What you will do | Please reproduce all entries word for word, leaving every image behind.

Stored entries
══════
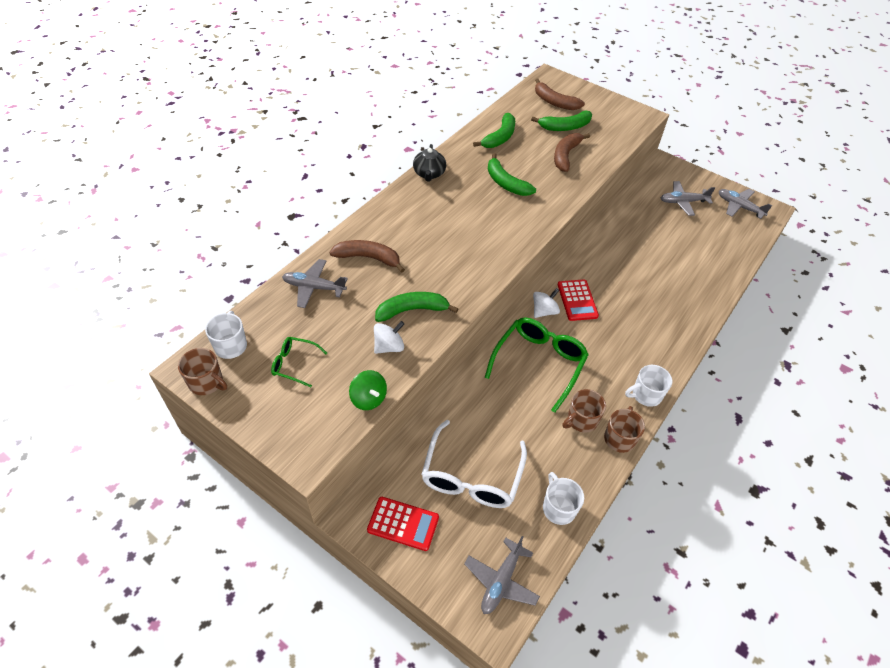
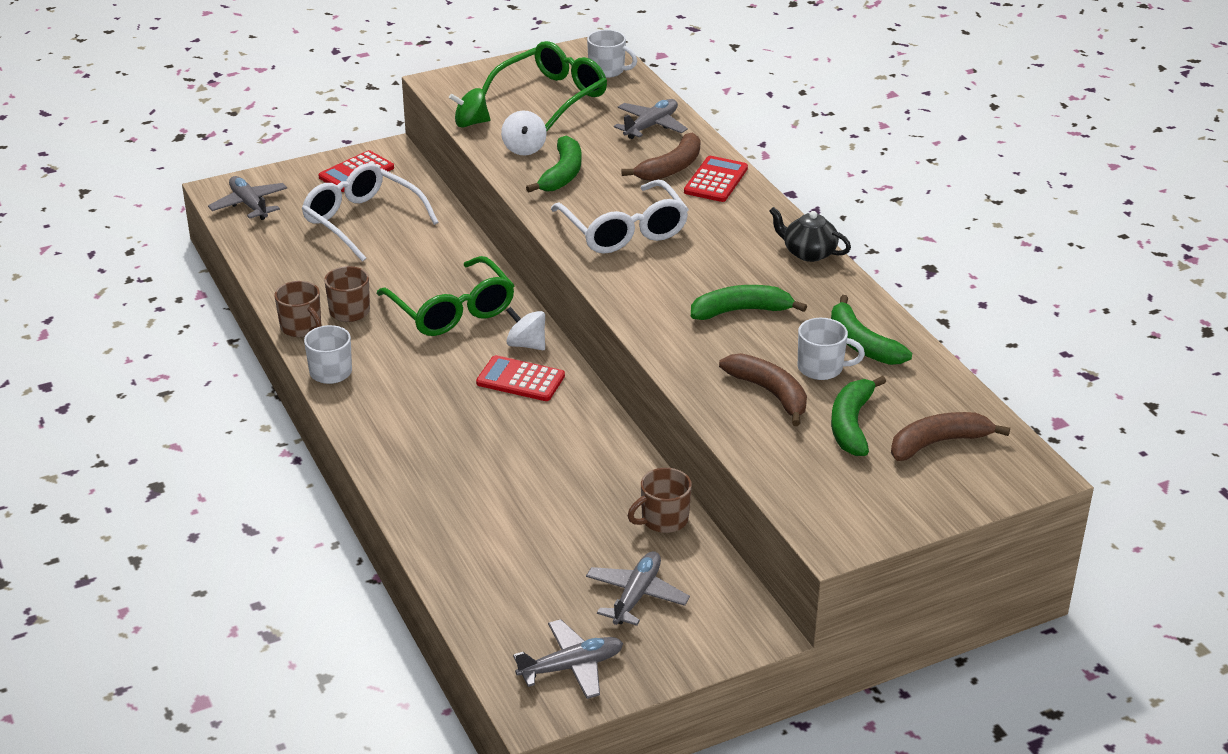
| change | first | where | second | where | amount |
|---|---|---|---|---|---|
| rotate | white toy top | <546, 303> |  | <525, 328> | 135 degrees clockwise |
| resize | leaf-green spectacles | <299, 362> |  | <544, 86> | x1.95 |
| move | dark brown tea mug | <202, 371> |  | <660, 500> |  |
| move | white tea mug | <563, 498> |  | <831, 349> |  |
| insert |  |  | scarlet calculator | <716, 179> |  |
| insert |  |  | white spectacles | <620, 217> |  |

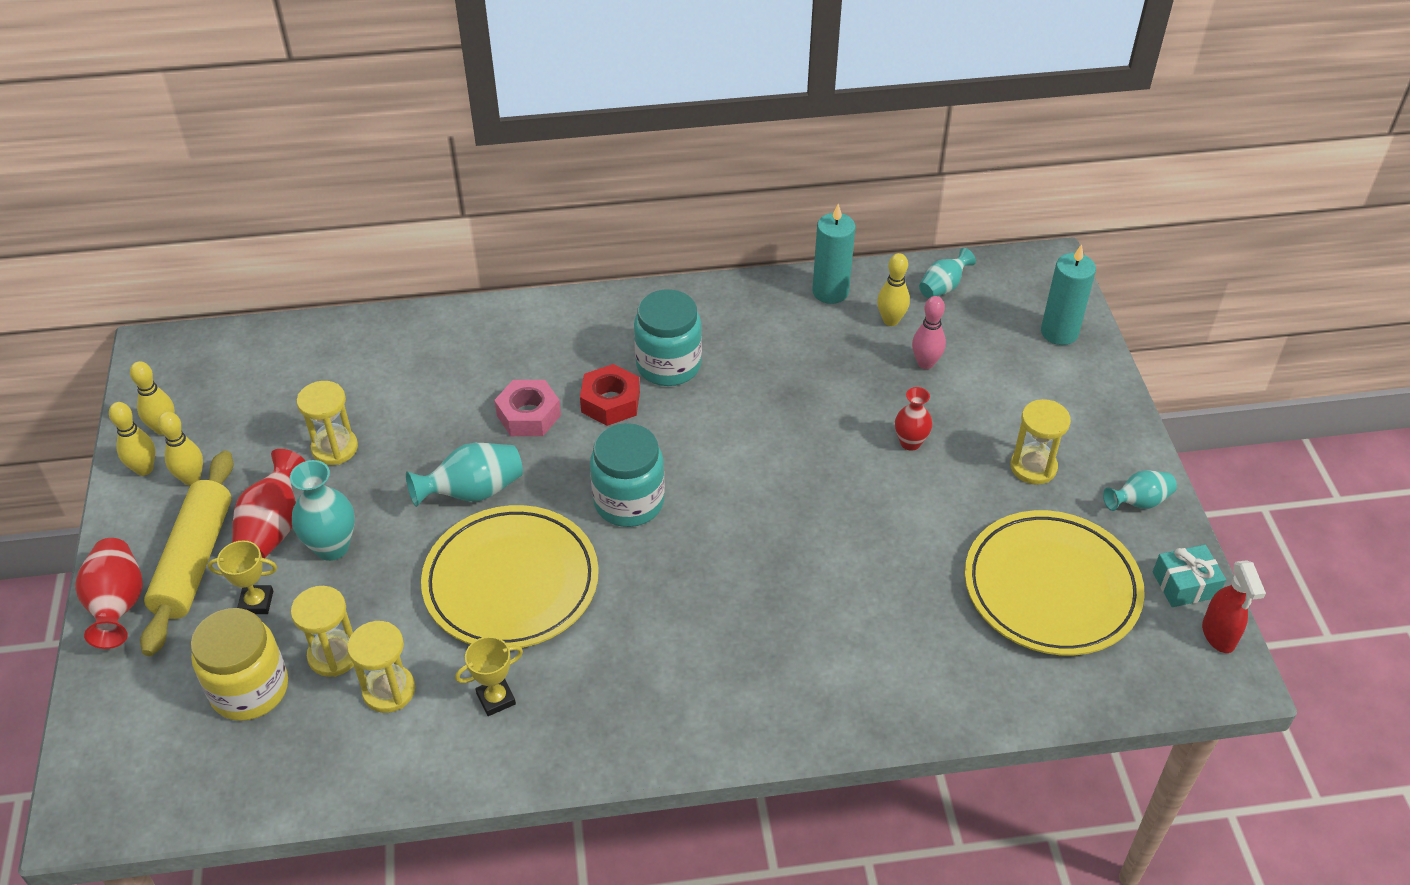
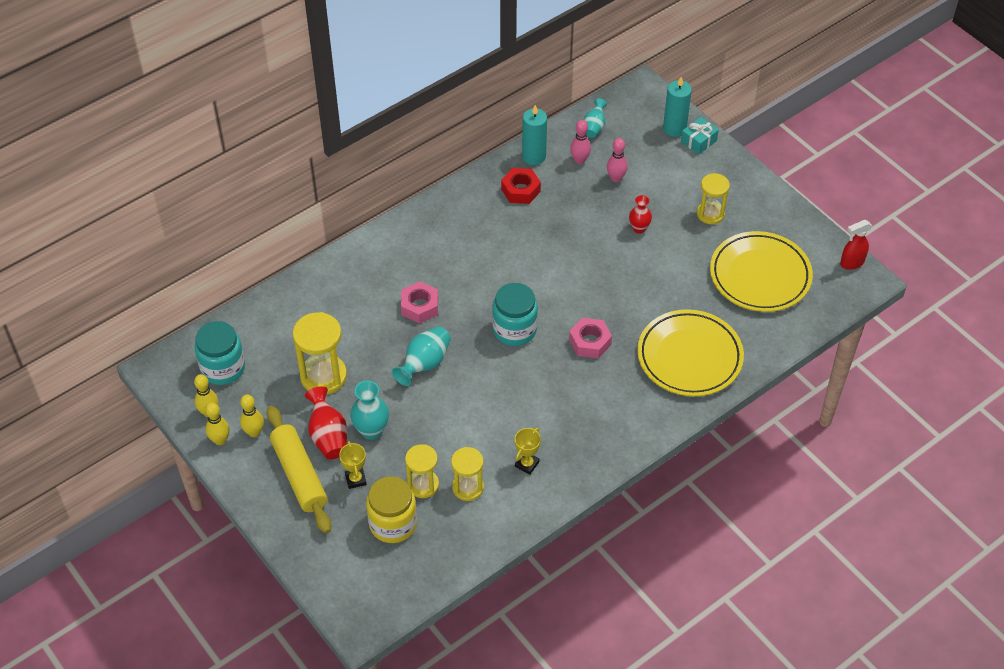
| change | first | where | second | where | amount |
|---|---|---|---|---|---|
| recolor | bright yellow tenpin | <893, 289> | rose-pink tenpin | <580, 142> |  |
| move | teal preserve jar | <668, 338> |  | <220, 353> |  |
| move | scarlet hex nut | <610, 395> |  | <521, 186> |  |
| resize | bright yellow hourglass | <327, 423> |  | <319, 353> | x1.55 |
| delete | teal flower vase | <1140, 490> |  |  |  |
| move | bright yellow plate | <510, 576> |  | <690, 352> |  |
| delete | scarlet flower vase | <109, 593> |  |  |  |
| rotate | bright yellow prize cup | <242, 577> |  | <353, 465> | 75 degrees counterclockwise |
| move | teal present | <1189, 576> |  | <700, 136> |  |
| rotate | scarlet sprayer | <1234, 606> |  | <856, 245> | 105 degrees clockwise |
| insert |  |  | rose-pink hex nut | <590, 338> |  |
══════
Final answer |
| change | first | where | second | where | amount |
|---|---|---|---|---|---|
| rotate | white toy top | <546, 303> |  | <525, 328> | 135 degrees clockwise |
| resize | leaf-green spectacles | <299, 362> |  | <544, 86> | x1.95 |
| move | dark brown tea mug | <202, 371> |  | <660, 500> |  |
| move | white tea mug | <563, 498> |  | <831, 349> |  |
| insert |  |  | scarlet calculator | <716, 179> |  |
| insert |  |  | white spectacles | <620, 217> |  |

| change | first | where | second | where | amount |
|---|---|---|---|---|---|
| recolor | bright yellow tenpin | <893, 289> | rose-pink tenpin | <580, 142> |  |
| move | teal preserve jar | <668, 338> |  | <220, 353> |  |
| move | scarlet hex nut | <610, 395> |  | <521, 186> |  |
| resize | bright yellow hourglass | <327, 423> |  | <319, 353> | x1.55 |
| delete | teal flower vase | <1140, 490> |  |  |  |
| move | bright yellow plate | <510, 576> |  | <690, 352> |  |
| delete | scarlet flower vase | <109, 593> |  |  |  |
| rotate | bright yellow prize cup | <242, 577> |  | <353, 465> | 75 degrees counterclockwise |
| move | teal present | <1189, 576> |  | <700, 136> |  |
| rotate | scarlet sprayer | <1234, 606> |  | <856, 245> | 105 degrees clockwise |
| insert |  |  | rose-pink hex nut | <590, 338> |  |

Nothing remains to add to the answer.